#### [LISTED RECORDS]
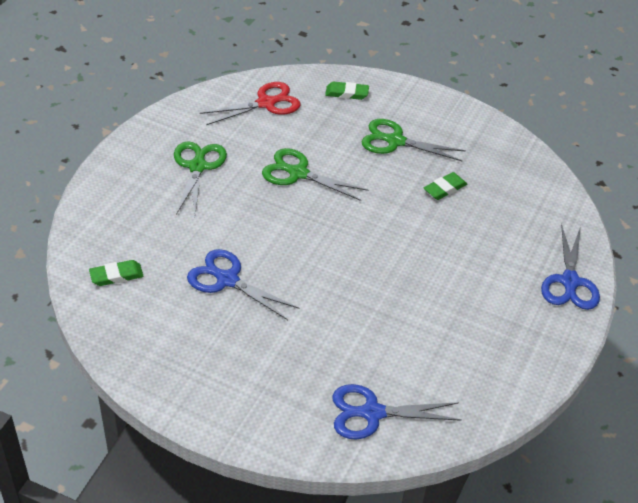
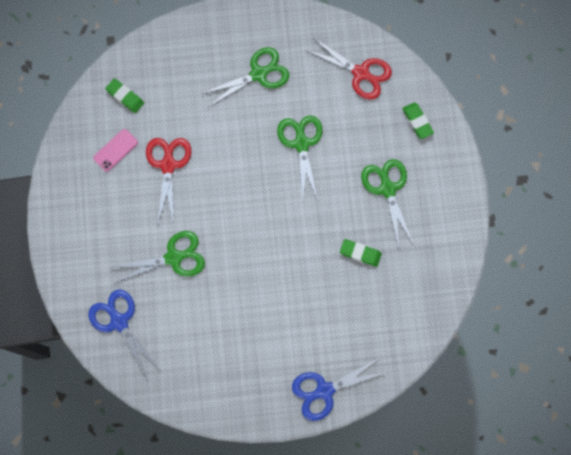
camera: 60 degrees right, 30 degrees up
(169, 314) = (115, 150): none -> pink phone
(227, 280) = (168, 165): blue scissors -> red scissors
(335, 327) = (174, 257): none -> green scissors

--

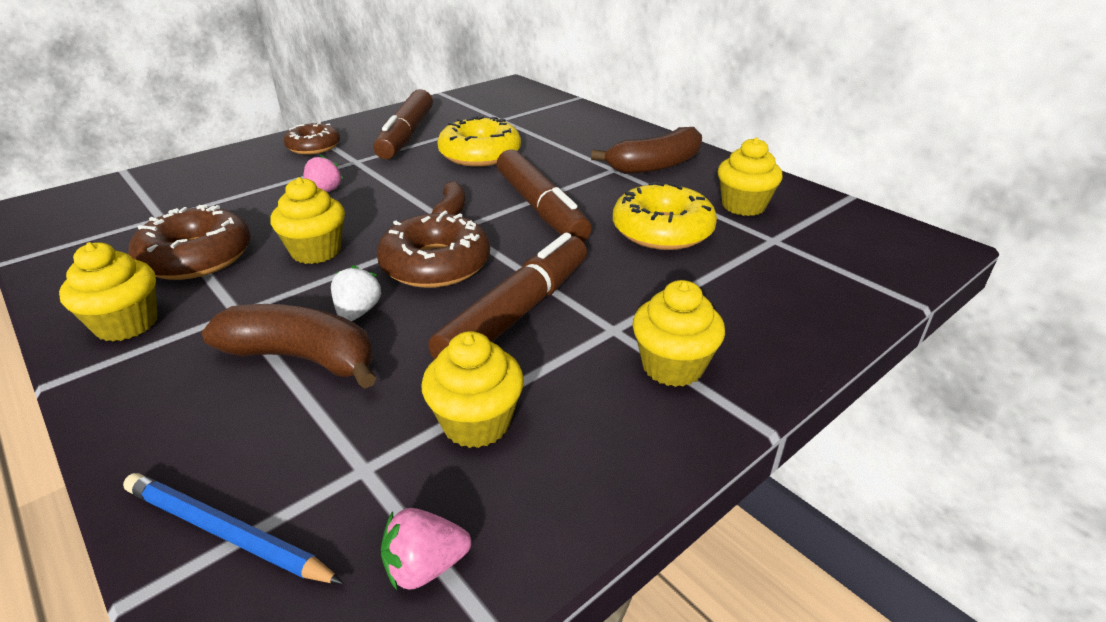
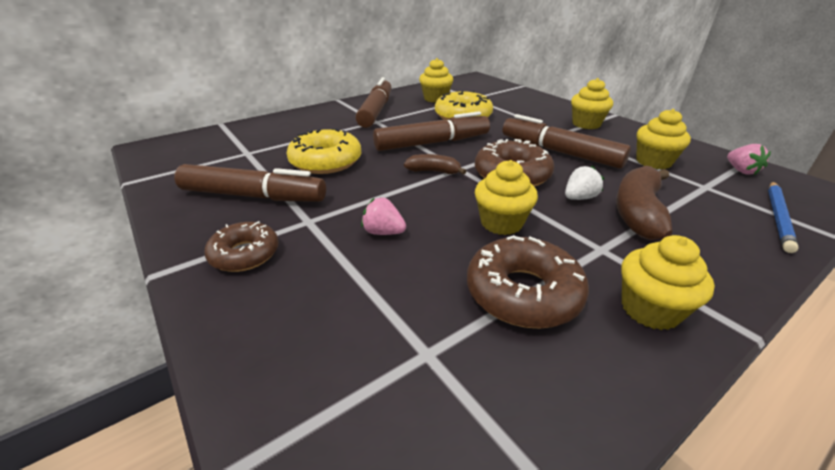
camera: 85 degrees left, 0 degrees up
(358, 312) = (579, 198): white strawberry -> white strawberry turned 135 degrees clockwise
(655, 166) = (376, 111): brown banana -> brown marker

#### [PROBLEM TO WORK ON]
Considering only the material above, set down every line from the one with "camera: 60 degrees right, 30 degrees up" to the one with "(335, 327) = (174, 257): none", inclusive, exactly as written.

#### [EXERCISE RESPONSE]
camera: 60 degrees right, 30 degrees up
(169, 314) = (115, 150): none -> pink phone
(227, 280) = (168, 165): blue scissors -> red scissors
(335, 327) = (174, 257): none -> green scissors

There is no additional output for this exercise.